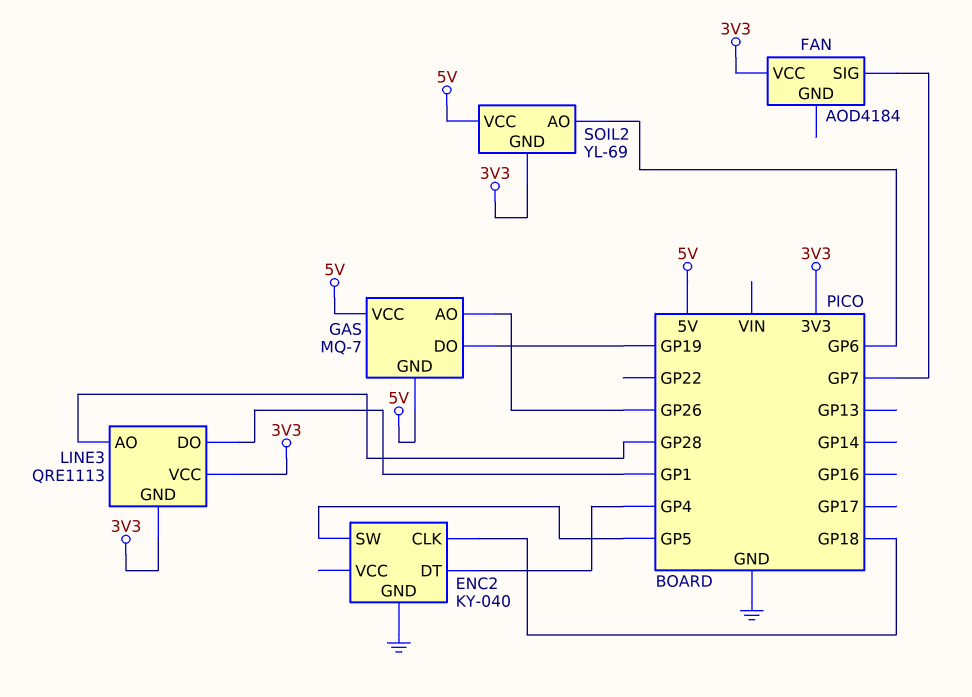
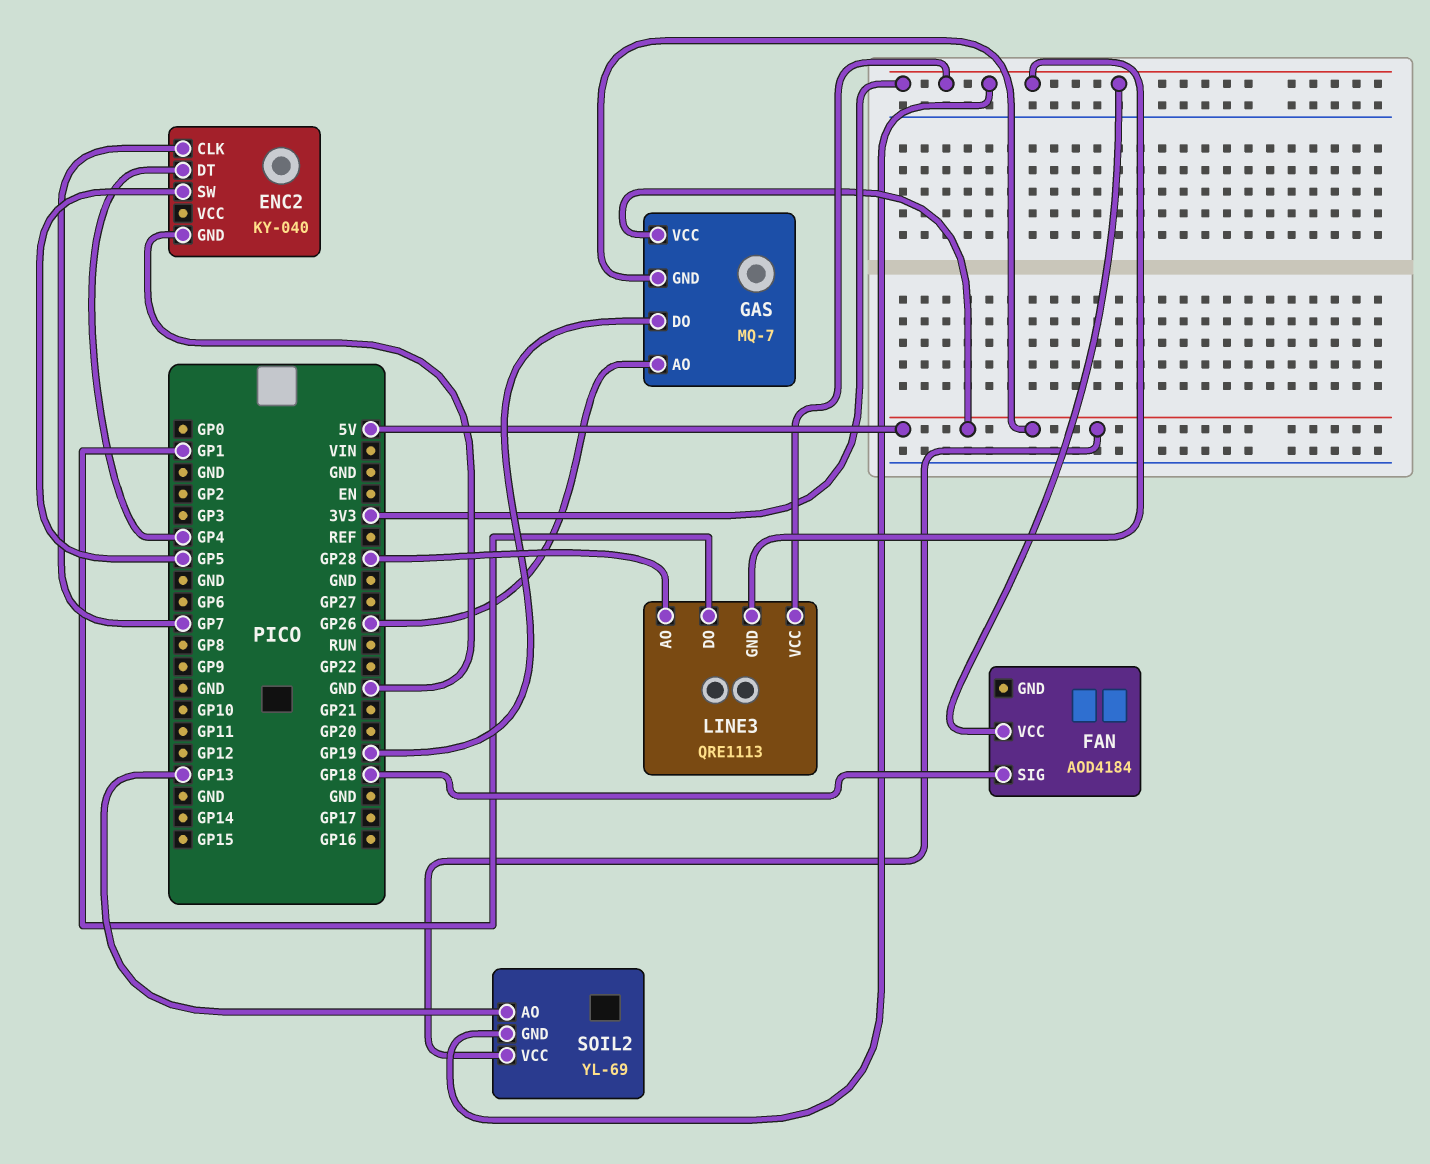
ENC2 pin CLK: GP18 -> GP7
FAN pin SIG: GP7 -> GP18
SOIL2 pin AO: GP6 -> GP13

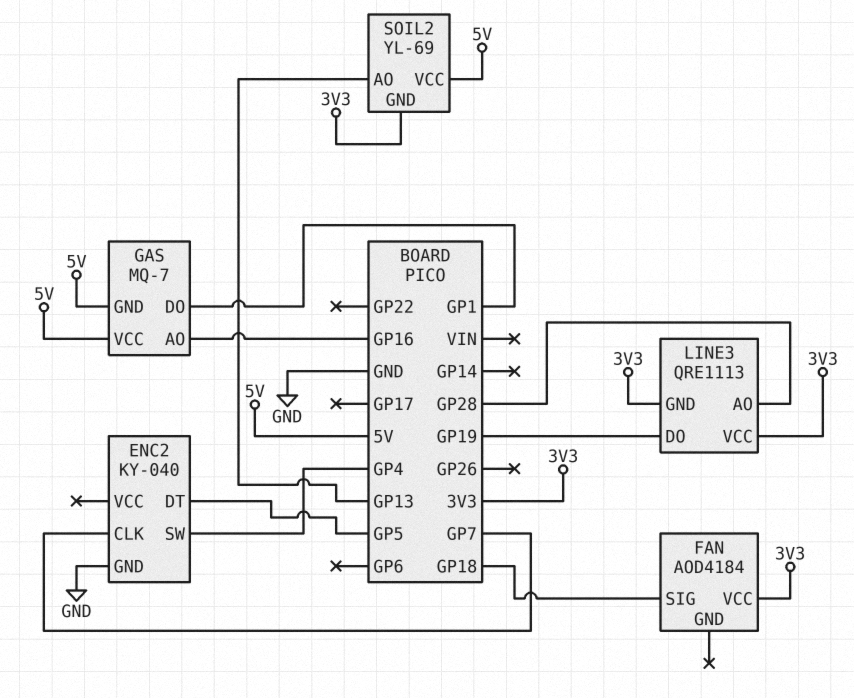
ENC2 pin DT: GP4 -> GP5
ENC2 pin SW: GP5 -> GP4
GAS pin AO: GP26 -> GP16
GAS pin DO: GP19 -> GP1
LINE3 pin DO: GP1 -> GP19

-*-

### [ASSIGNED TASK]
Retype the whole listing above exactly as written. Skip the pictures.

### [EXPECTED ANSWER]
ENC2 pin CLK: GP18 -> GP7
FAN pin SIG: GP7 -> GP18
SOIL2 pin AO: GP6 -> GP13

ENC2 pin DT: GP4 -> GP5
ENC2 pin SW: GP5 -> GP4
GAS pin AO: GP26 -> GP16
GAS pin DO: GP19 -> GP1
LINE3 pin DO: GP1 -> GP19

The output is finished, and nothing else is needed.